⟨

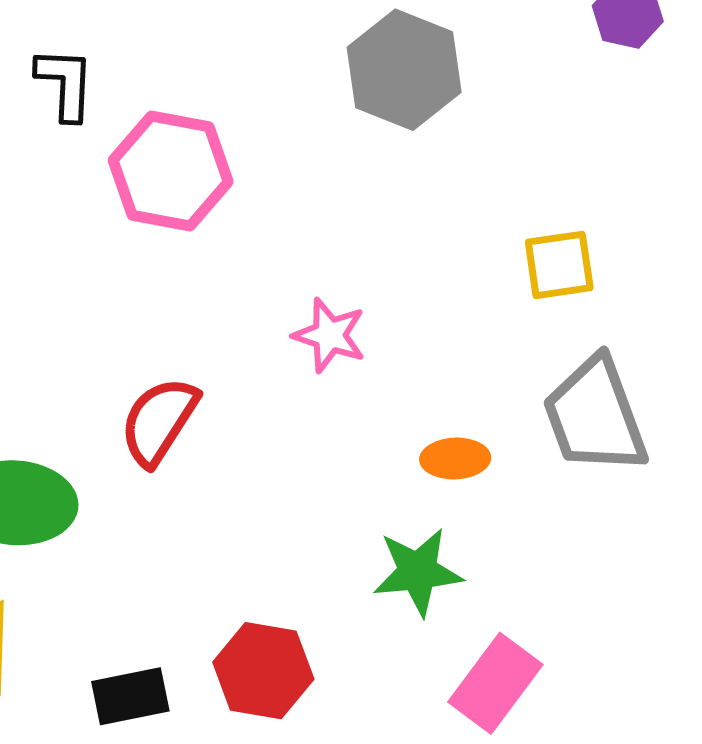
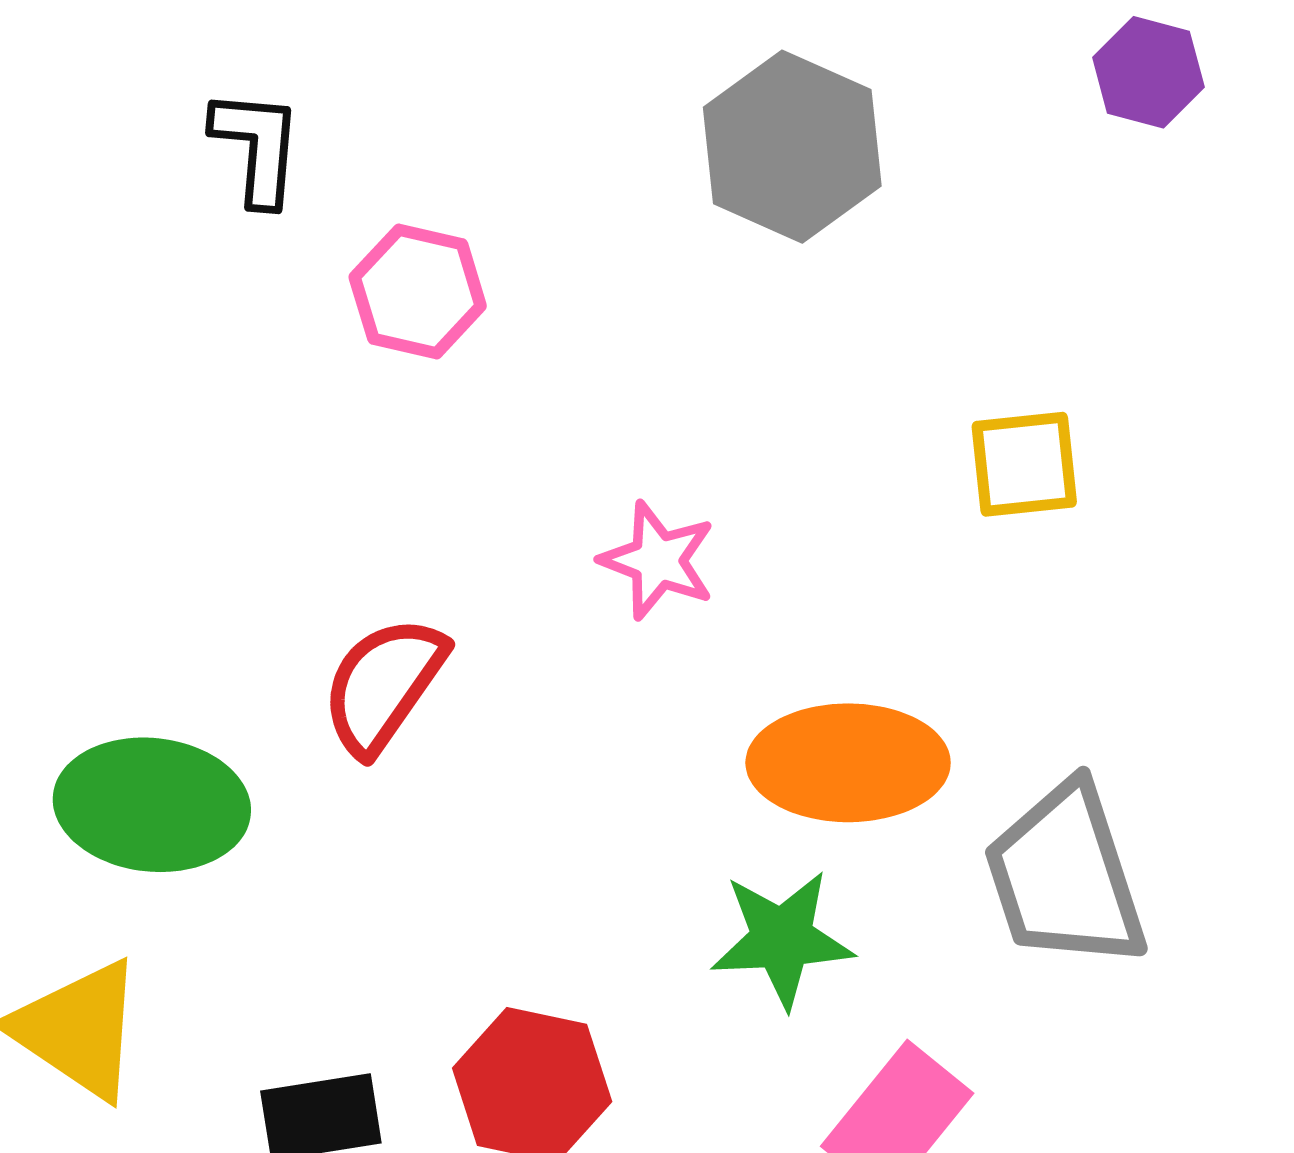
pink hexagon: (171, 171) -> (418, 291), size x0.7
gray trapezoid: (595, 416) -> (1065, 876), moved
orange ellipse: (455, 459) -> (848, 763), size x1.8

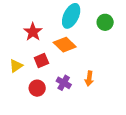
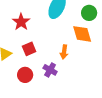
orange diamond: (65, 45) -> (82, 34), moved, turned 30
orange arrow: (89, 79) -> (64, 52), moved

⟩

__Work request__
Repeat, exactly and only, the lines from the one containing "orange ellipse: (455, 459)" through the final line of the data, both ends included, leaving out any picture.

__Solution for this exercise__
orange ellipse: (455, 459) -> (848, 763), size x1.8

orange diamond: (65, 45) -> (82, 34), moved, turned 30
orange arrow: (89, 79) -> (64, 52), moved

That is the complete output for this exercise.